**Dataset excerpts:**
####################

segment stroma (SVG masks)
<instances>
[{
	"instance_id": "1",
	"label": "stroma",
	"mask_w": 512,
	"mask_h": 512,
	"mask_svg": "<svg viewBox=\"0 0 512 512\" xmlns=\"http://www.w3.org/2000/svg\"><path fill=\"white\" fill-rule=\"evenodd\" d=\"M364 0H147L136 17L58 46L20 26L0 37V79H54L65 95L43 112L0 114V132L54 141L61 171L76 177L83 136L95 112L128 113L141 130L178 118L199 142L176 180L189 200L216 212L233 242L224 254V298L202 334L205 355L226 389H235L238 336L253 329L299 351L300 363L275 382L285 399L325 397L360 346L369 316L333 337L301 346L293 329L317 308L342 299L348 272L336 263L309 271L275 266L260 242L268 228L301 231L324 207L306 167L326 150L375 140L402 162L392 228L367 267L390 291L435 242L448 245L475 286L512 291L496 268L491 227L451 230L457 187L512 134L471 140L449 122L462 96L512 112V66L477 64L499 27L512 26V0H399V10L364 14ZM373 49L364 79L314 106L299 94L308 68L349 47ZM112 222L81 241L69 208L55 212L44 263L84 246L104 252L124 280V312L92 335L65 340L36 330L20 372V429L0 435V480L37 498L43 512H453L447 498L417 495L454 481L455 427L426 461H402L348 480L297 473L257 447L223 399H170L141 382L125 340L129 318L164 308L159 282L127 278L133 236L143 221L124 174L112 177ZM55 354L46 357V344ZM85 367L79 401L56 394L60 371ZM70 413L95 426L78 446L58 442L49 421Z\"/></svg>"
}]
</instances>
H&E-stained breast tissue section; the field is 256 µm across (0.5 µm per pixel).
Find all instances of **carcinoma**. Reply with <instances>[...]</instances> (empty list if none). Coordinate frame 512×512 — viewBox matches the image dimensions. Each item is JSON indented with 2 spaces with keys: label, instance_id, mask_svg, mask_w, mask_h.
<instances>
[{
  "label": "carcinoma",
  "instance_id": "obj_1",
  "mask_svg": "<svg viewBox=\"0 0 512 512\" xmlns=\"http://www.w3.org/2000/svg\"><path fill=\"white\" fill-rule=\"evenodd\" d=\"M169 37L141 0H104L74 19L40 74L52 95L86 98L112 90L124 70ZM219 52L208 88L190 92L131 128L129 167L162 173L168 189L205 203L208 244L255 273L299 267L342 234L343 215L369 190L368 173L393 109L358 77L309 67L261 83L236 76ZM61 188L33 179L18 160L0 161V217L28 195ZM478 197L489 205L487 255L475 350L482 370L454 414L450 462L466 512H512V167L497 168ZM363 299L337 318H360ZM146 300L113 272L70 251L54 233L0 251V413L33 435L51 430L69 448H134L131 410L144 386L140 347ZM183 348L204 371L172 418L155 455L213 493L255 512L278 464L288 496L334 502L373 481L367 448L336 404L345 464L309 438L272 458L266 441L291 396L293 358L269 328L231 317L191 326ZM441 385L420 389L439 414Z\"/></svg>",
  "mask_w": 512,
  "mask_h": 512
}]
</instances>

####################

**Goal:** Reproduce all data above, unchanged.

**Expected output:**
segment stroma (SVG masks)
<instances>
[{
	"instance_id": "1",
	"label": "stroma",
	"mask_w": 512,
	"mask_h": 512,
	"mask_svg": "<svg viewBox=\"0 0 512 512\" xmlns=\"http://www.w3.org/2000/svg\"><path fill=\"white\" fill-rule=\"evenodd\" d=\"M364 0H147L136 17L58 46L20 26L0 37V79H54L65 95L43 112L0 114V132L54 141L61 171L76 177L83 136L95 112L128 113L141 130L178 118L199 142L176 180L189 200L216 212L233 242L224 254V298L202 334L205 355L226 389H235L238 336L253 329L299 351L300 363L275 382L285 399L325 397L360 346L369 316L333 337L301 346L293 329L317 308L342 299L348 272L336 263L309 271L275 266L260 242L268 228L301 231L324 207L306 167L326 150L375 140L402 162L392 228L367 267L390 291L435 242L448 245L475 286L512 291L496 268L491 227L451 230L457 187L512 134L471 140L449 122L462 96L512 112V66L477 64L499 27L512 26V0H399V10L364 14ZM373 49L364 79L314 106L299 94L308 68L349 47ZM112 222L81 241L69 208L55 212L44 263L84 246L104 252L124 280V312L92 335L65 340L36 330L20 372V429L0 435V480L37 498L43 512H453L447 498L417 495L454 481L455 427L426 461H402L348 480L297 473L257 447L223 399H170L141 382L125 340L129 318L164 308L159 282L127 278L133 236L143 221L124 174L112 177ZM55 354L46 357V344ZM85 367L79 401L56 394L60 371ZM70 413L95 426L78 446L58 442L49 421Z\"/></svg>"
}]
</instances>
H&E-stained breast tissue section; the field is 256 µm across (0.5 µm per pixel).
Find all instances of **carcinoma**. Reply with <instances>[...]</instances> (empty list if none). Coordinate frame 512×512 — viewBox matches the image dimensions. Each item is JSON indented with 2 spaces with keys: label, instance_id, mask_svg, mask_w, mask_h.
<instances>
[{
  "label": "carcinoma",
  "instance_id": "obj_1",
  "mask_svg": "<svg viewBox=\"0 0 512 512\" xmlns=\"http://www.w3.org/2000/svg\"><path fill=\"white\" fill-rule=\"evenodd\" d=\"M169 37L141 0H104L74 19L40 74L52 95L86 98L112 90L124 70ZM219 52L208 88L190 92L131 128L129 167L162 173L168 189L205 203L208 244L255 273L299 267L342 234L343 215L369 190L368 173L393 109L358 77L309 67L261 83L236 76ZM61 188L33 179L18 160L0 161V217L28 195ZM478 197L489 205L487 255L475 350L482 370L454 414L450 462L466 512H512V167L497 168ZM363 299L337 318H360ZM146 300L113 272L70 251L54 233L0 251V413L33 435L51 430L69 448H134L131 410L144 386L140 347ZM183 348L204 371L172 418L155 455L213 493L255 512L278 464L288 496L334 502L373 481L367 448L336 404L345 464L309 438L272 458L266 441L291 396L293 358L269 328L231 317L191 326ZM441 385L420 389L439 414Z\"/></svg>",
  "mask_w": 512,
  "mask_h": 512
}]
</instances>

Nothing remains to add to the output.